_What you need to do_:
From the line containing "[447, 115, 485, 159]" through the last line below, copy every line exactly, leaving out the pictures.

_Supplied entries_:

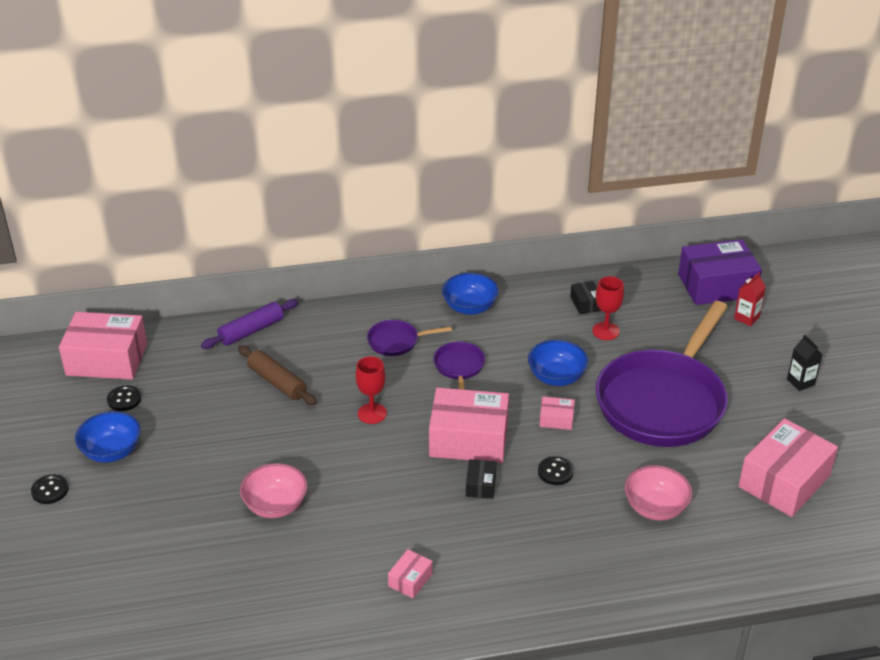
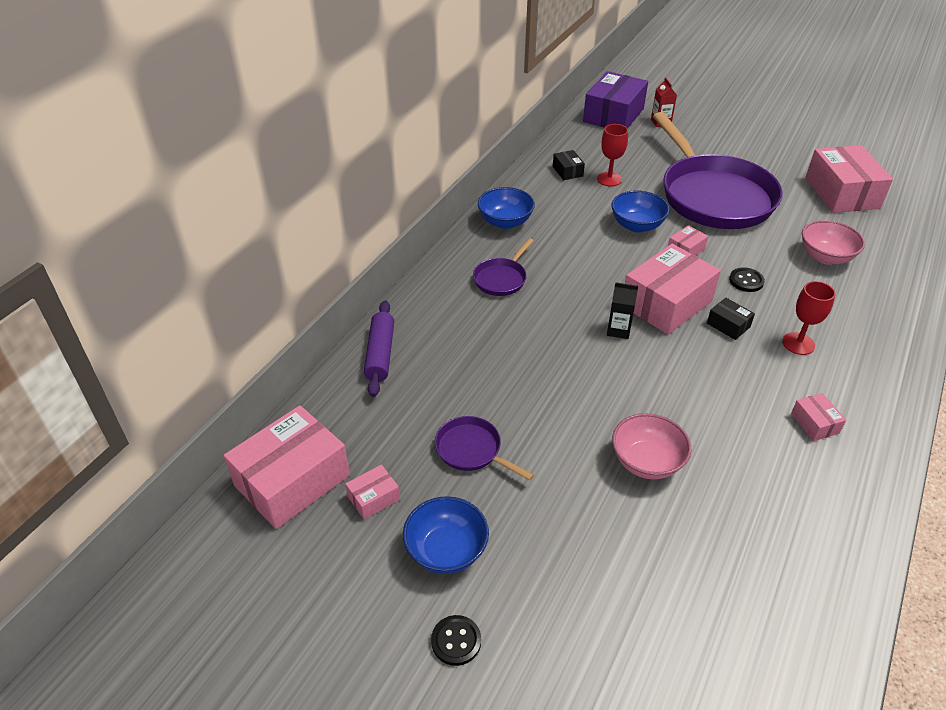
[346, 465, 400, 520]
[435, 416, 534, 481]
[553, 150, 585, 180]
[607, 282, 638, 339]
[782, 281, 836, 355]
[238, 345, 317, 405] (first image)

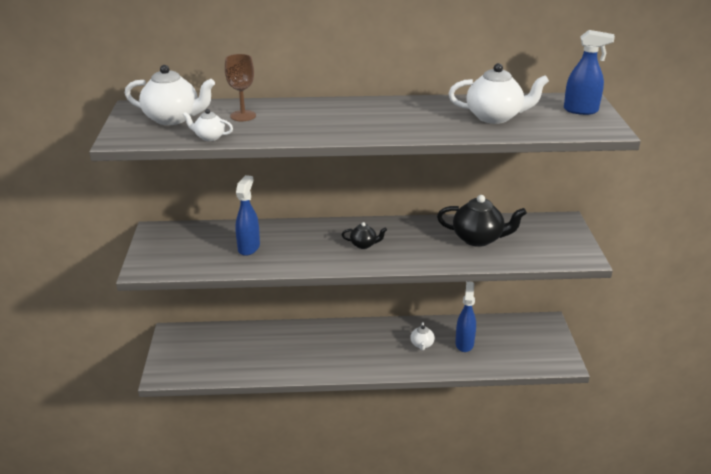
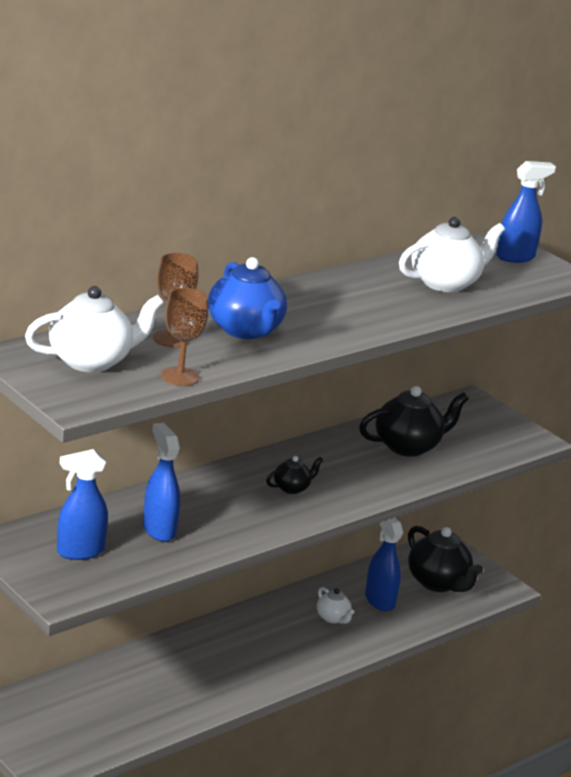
[57, 449, 108, 560]
[161, 288, 208, 386]
[208, 257, 287, 339]
[408, 526, 483, 592]

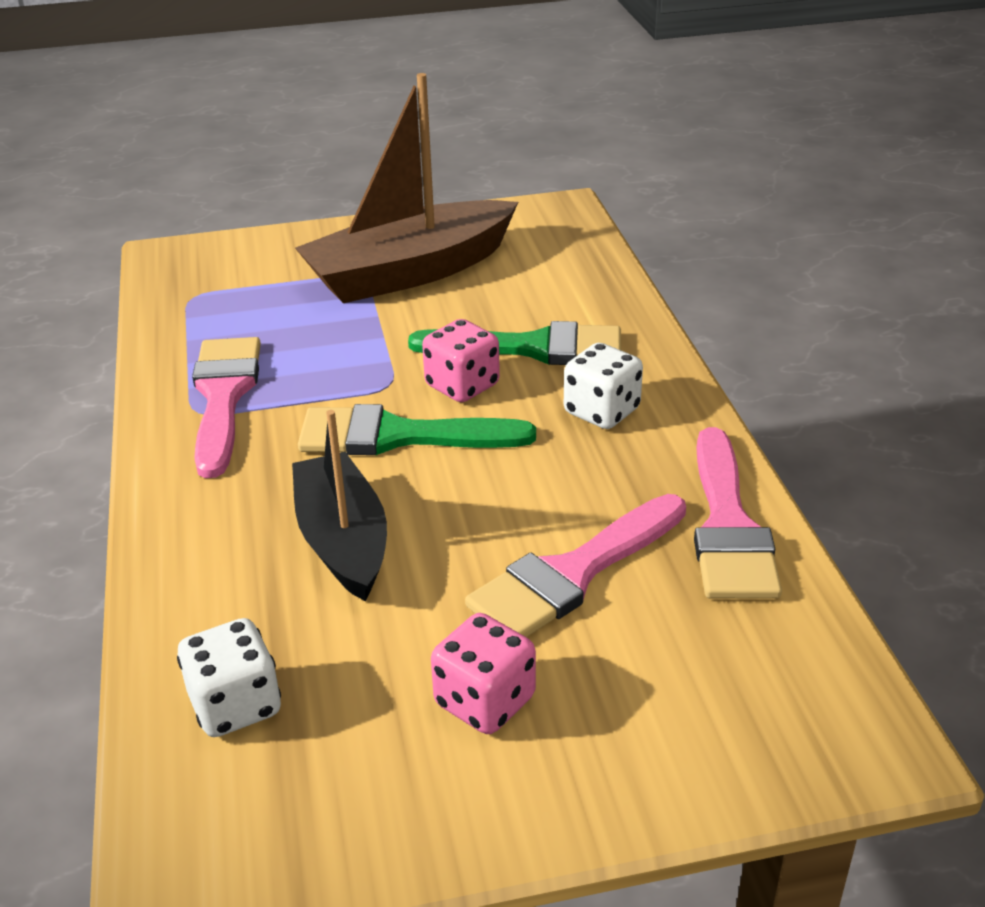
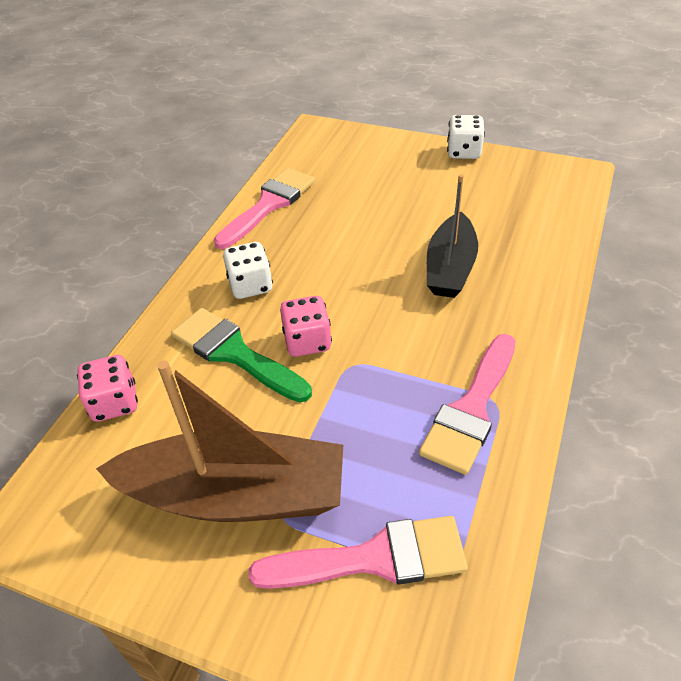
[77, 355, 138, 422]
[248, 516, 468, 589]
[447, 115, 485, 159]
[298, 404, 536, 455] (first image)

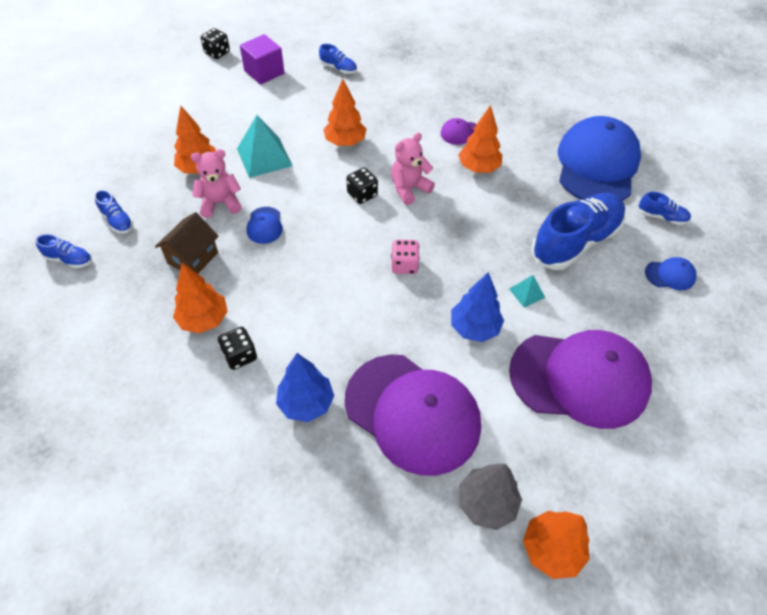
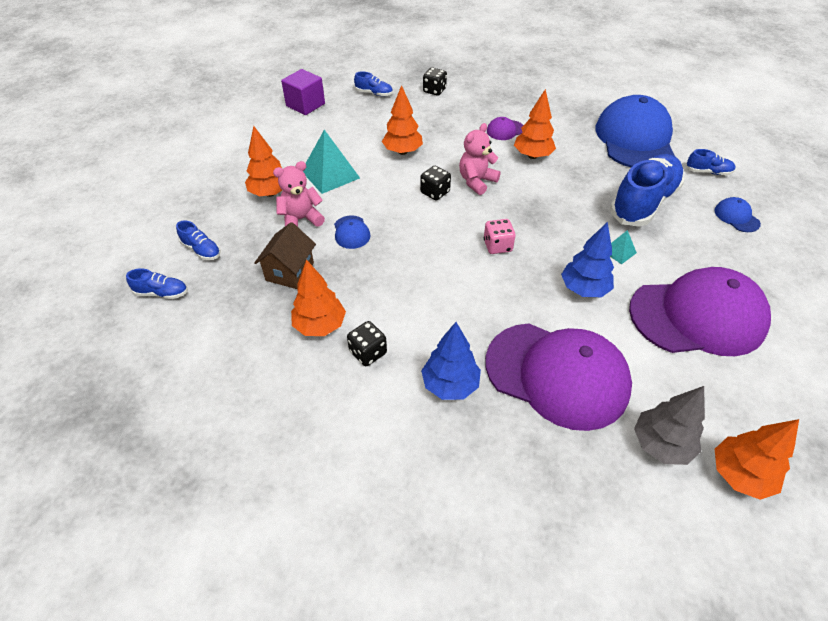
[423, 67, 447, 96]
[714, 197, 761, 232]

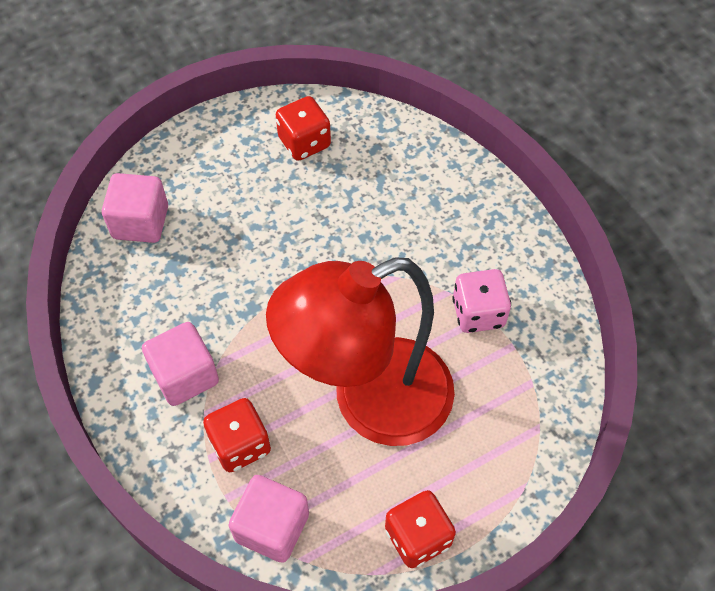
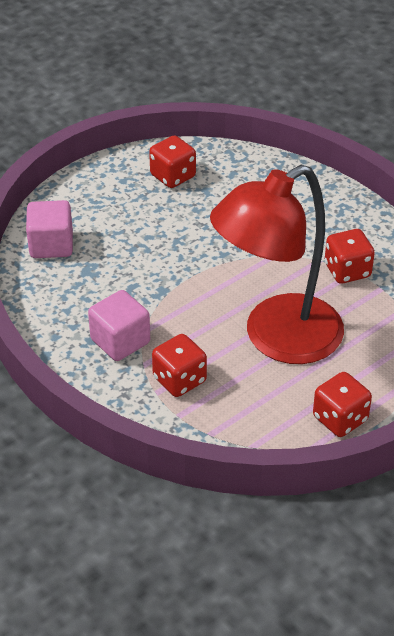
[325, 229, 375, 284]
[229, 475, 309, 563] (first image)

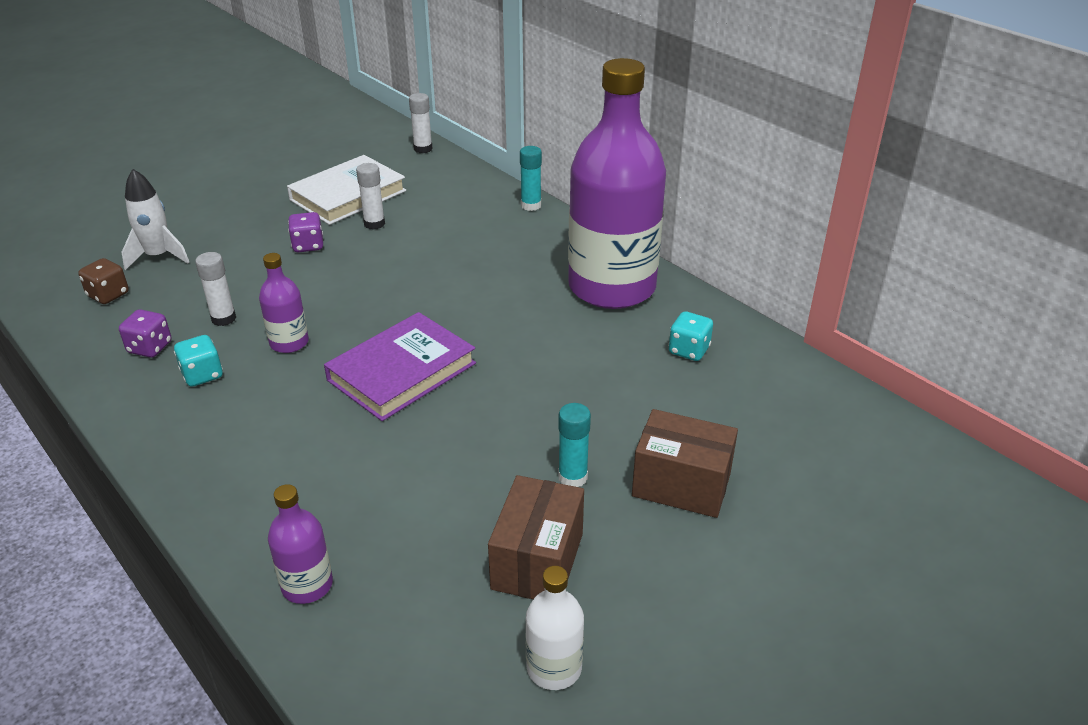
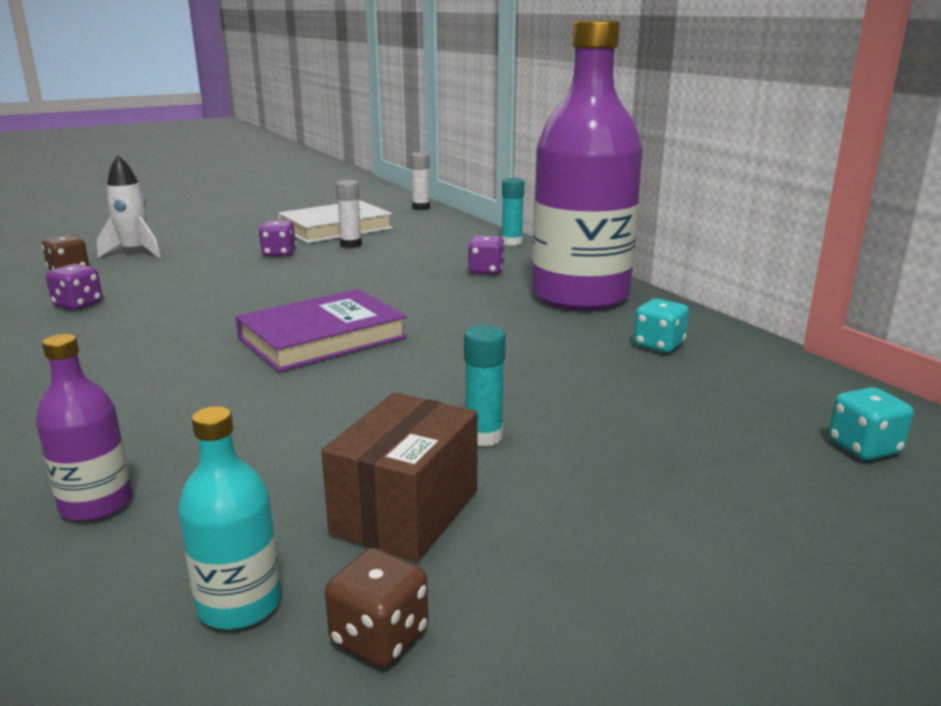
[178, 406, 281, 629]
[325, 548, 429, 668]
[468, 235, 505, 275]
[829, 387, 914, 460]
[195, 252, 236, 326] (first image)
[259, 253, 309, 353] (first image)
[632, 409, 738, 518] (first image)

_Reply to the task_:
[447, 115, 485, 159]
[298, 404, 536, 455] (first image)

[423, 67, 447, 96]
[714, 197, 761, 232]

[325, 229, 375, 284]
[229, 475, 309, 563] (first image)

[178, 406, 281, 629]
[325, 548, 429, 668]
[468, 235, 505, 275]
[829, 387, 914, 460]
[195, 252, 236, 326] (first image)
[259, 253, 309, 353] (first image)
[632, 409, 738, 518] (first image)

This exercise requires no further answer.